/---

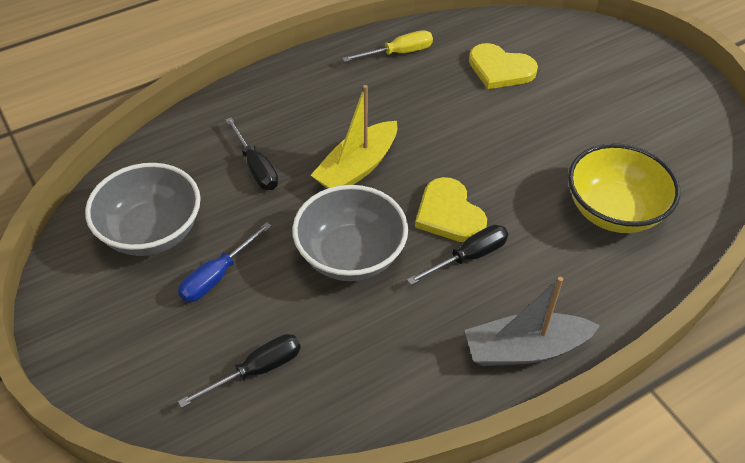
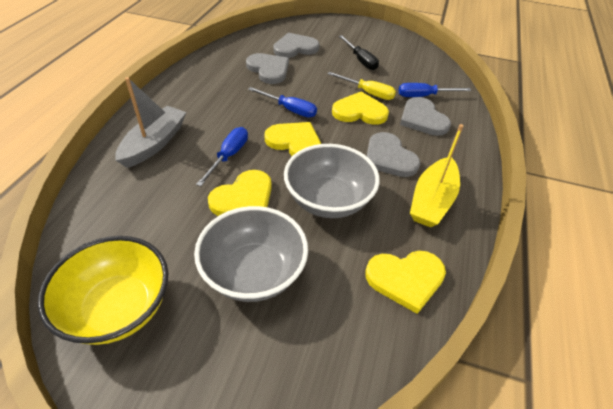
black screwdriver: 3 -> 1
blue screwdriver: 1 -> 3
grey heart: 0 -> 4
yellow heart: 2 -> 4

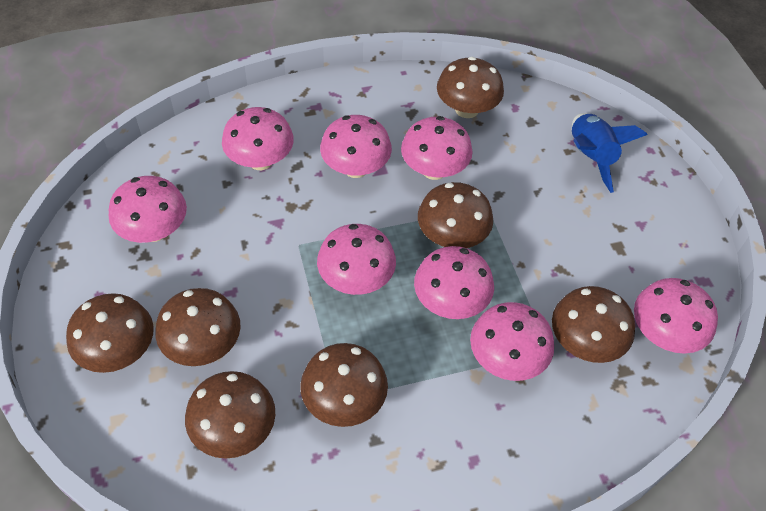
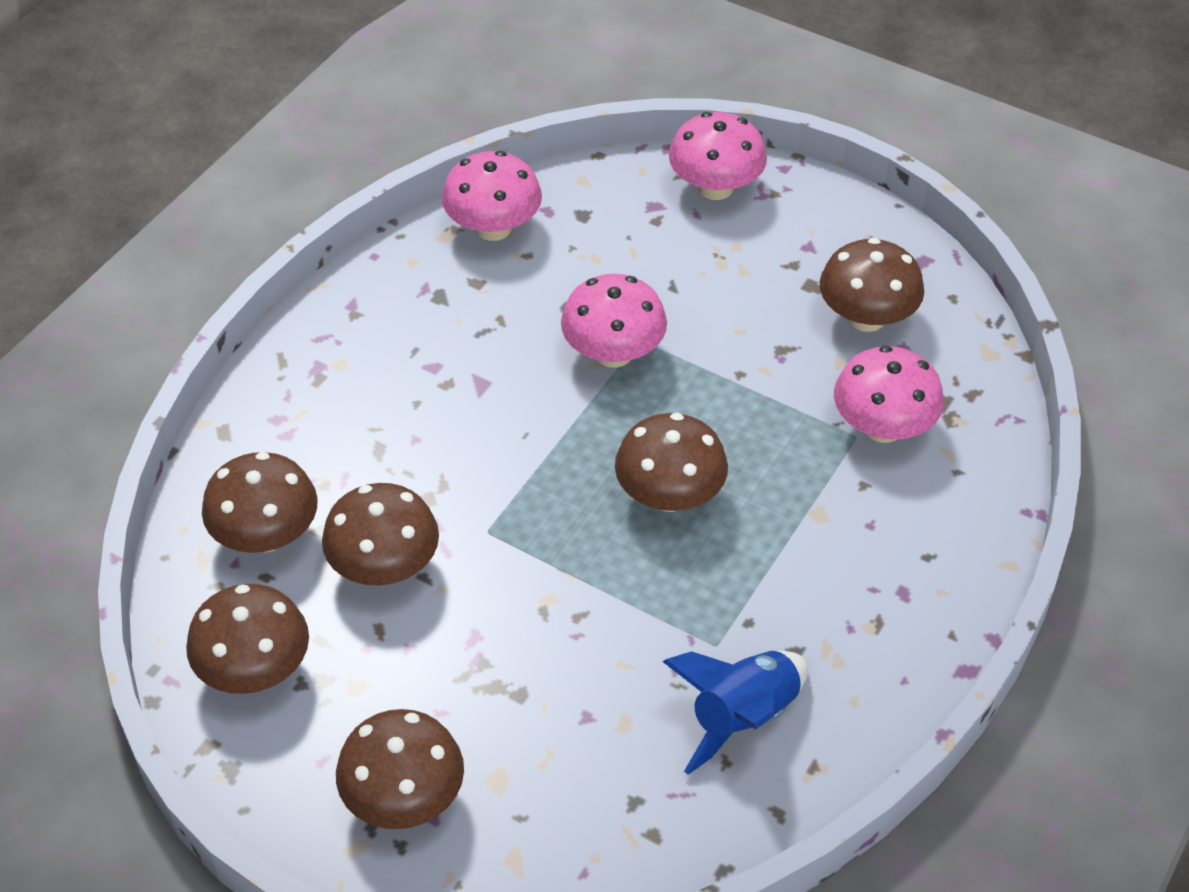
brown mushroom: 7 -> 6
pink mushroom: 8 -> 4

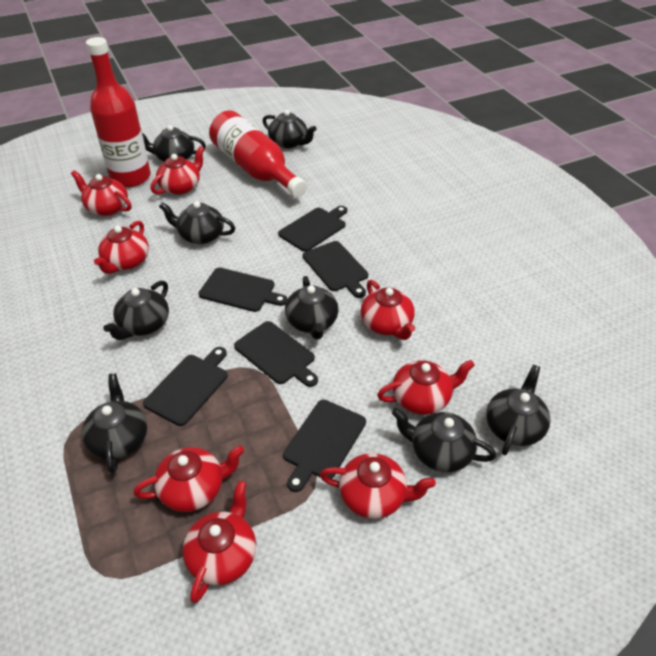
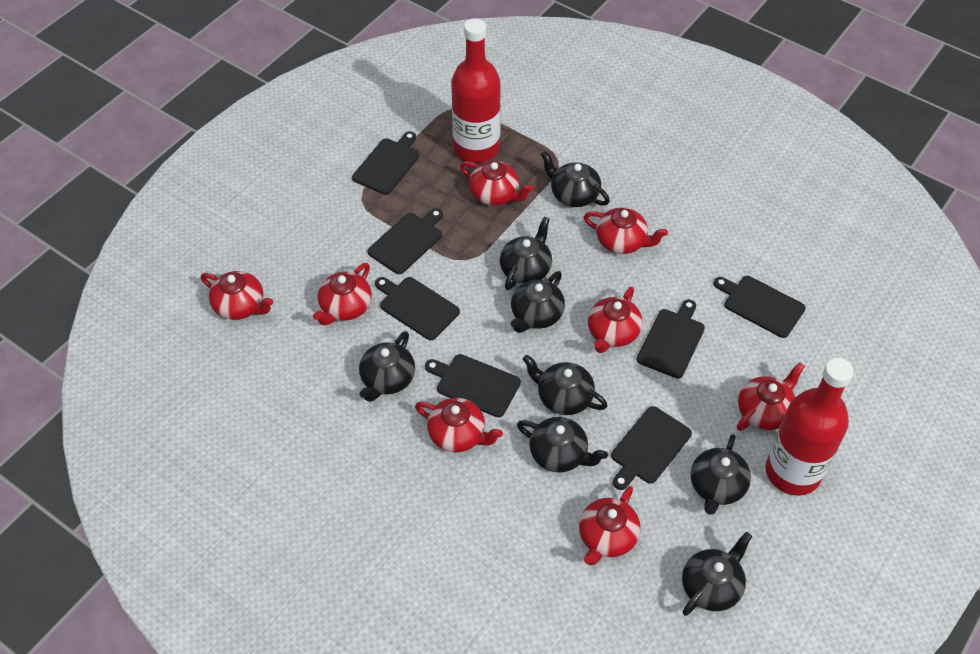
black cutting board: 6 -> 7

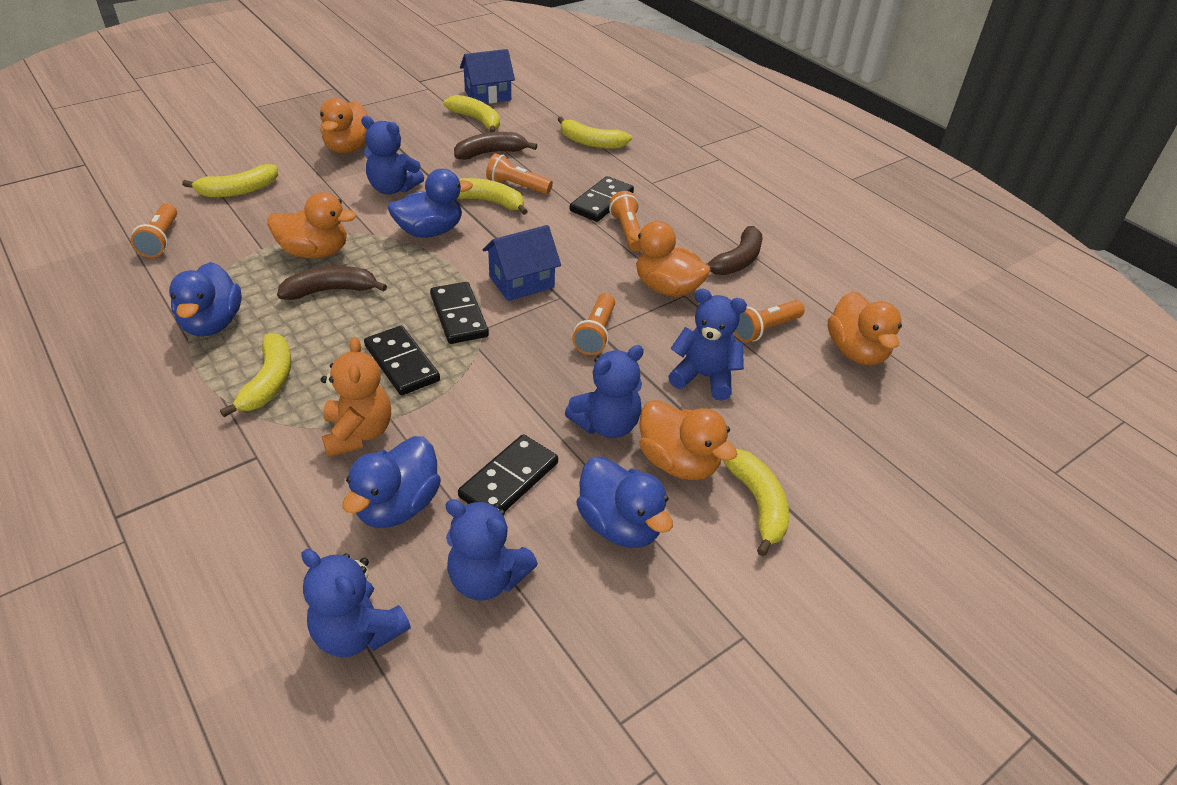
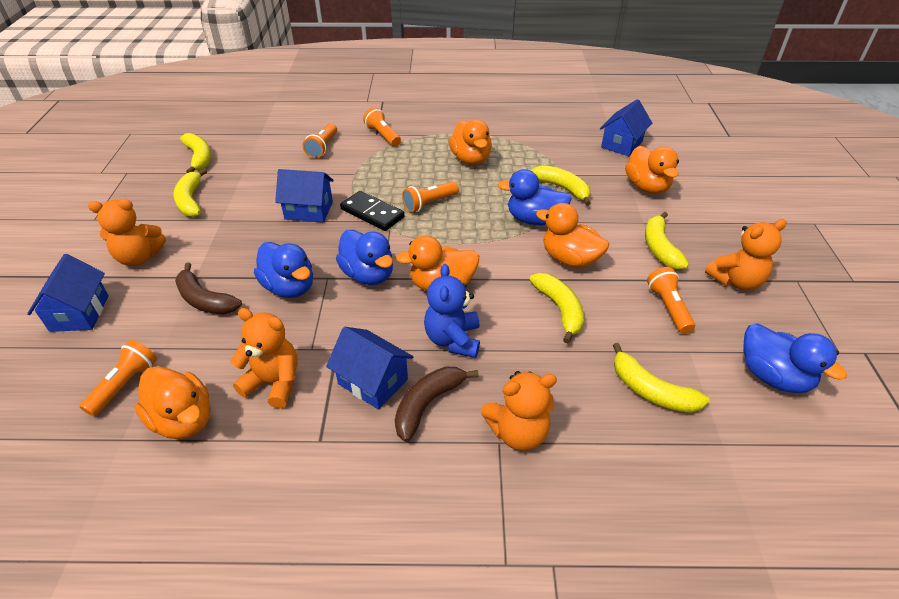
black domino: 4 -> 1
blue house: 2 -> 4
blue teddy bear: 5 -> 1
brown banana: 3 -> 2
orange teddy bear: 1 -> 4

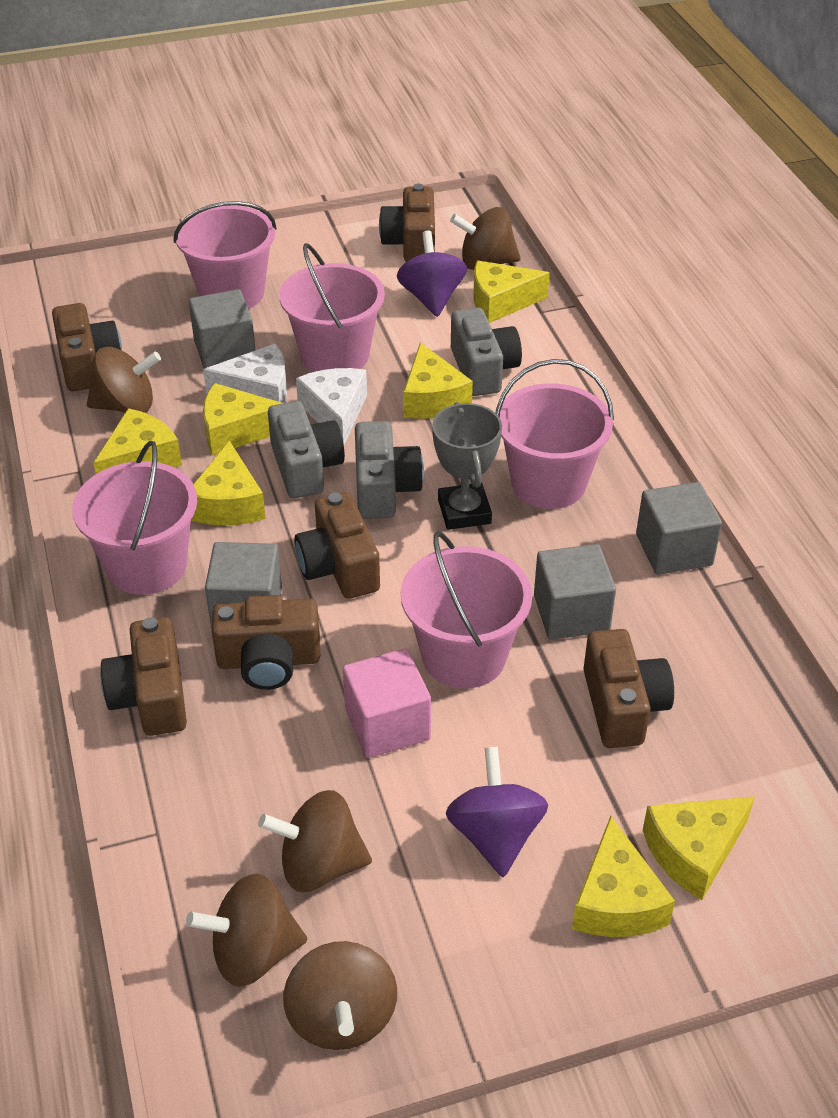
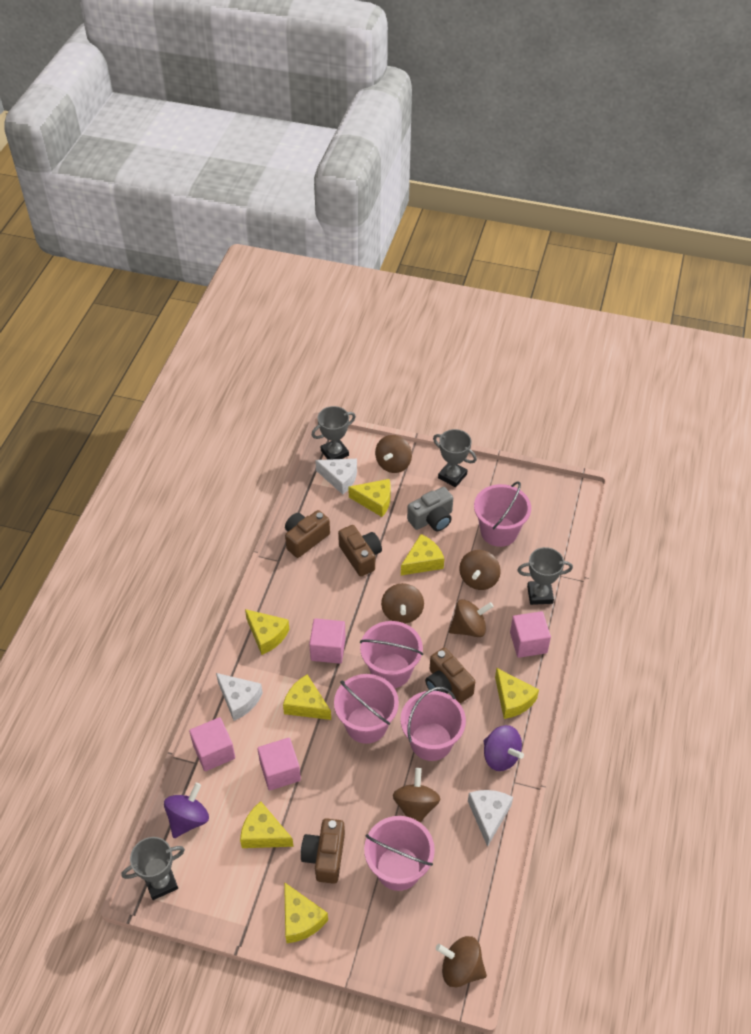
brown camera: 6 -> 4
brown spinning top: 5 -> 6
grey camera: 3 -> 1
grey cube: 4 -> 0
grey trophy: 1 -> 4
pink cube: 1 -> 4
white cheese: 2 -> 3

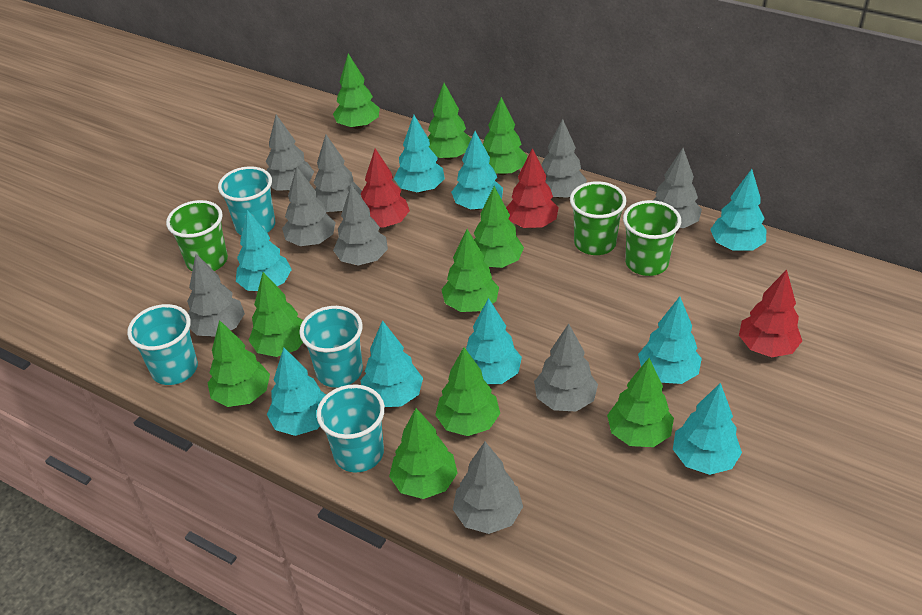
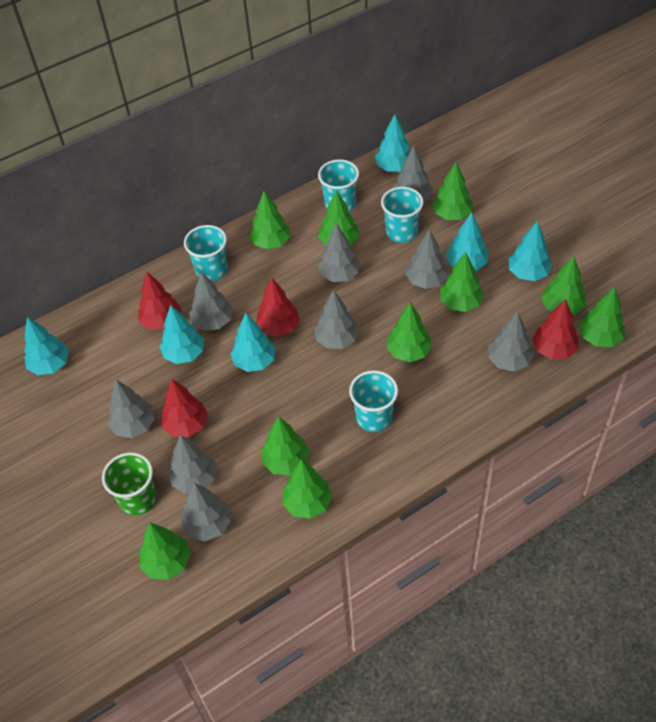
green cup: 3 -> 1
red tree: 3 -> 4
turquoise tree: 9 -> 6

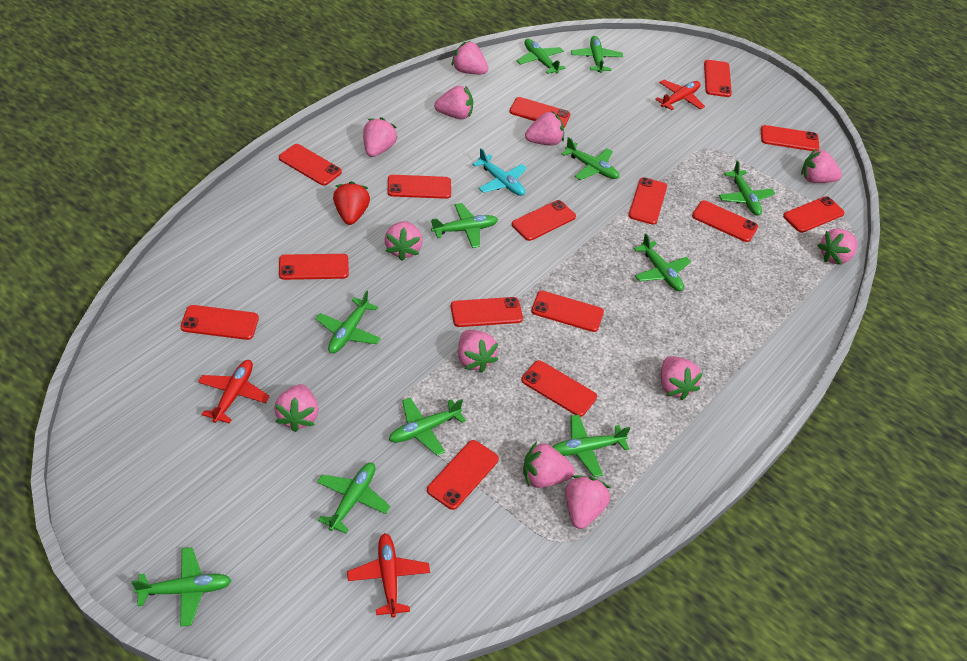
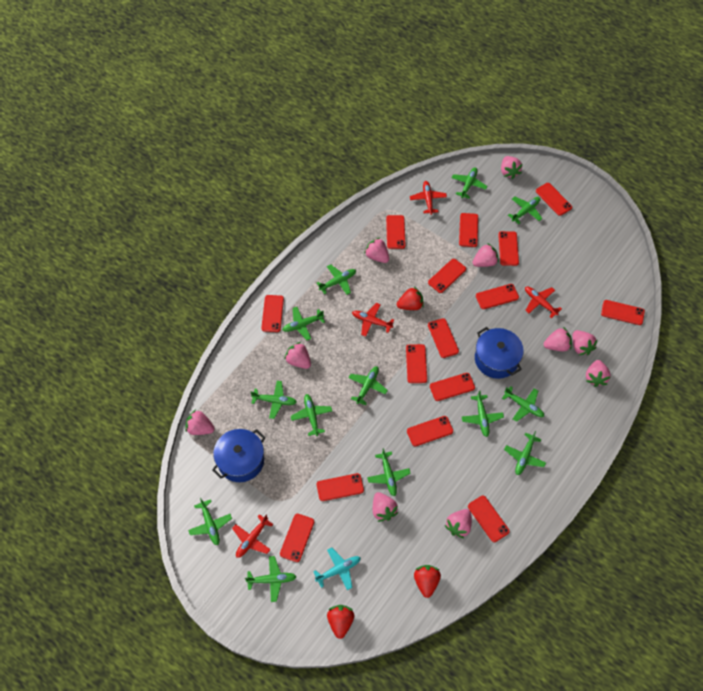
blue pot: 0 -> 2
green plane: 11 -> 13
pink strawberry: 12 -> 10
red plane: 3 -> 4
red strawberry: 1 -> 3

\---

Copy the listing above exactly, minus the pictures.

black screwdriver: 3 -> 1
blue screwdriver: 1 -> 3
grey heart: 0 -> 4
yellow heart: 2 -> 4

brown mushroom: 7 -> 6
pink mushroom: 8 -> 4

black cutting board: 6 -> 7

black domino: 4 -> 1
blue house: 2 -> 4
blue teddy bear: 5 -> 1
brown banana: 3 -> 2
orange teddy bear: 1 -> 4

brown camera: 6 -> 4
brown spinning top: 5 -> 6
grey camera: 3 -> 1
grey cube: 4 -> 0
grey trophy: 1 -> 4
pink cube: 1 -> 4
white cheese: 2 -> 3

green cup: 3 -> 1
red tree: 3 -> 4
turquoise tree: 9 -> 6

blue pot: 0 -> 2
green plane: 11 -> 13
pink strawberry: 12 -> 10
red plane: 3 -> 4
red strawberry: 1 -> 3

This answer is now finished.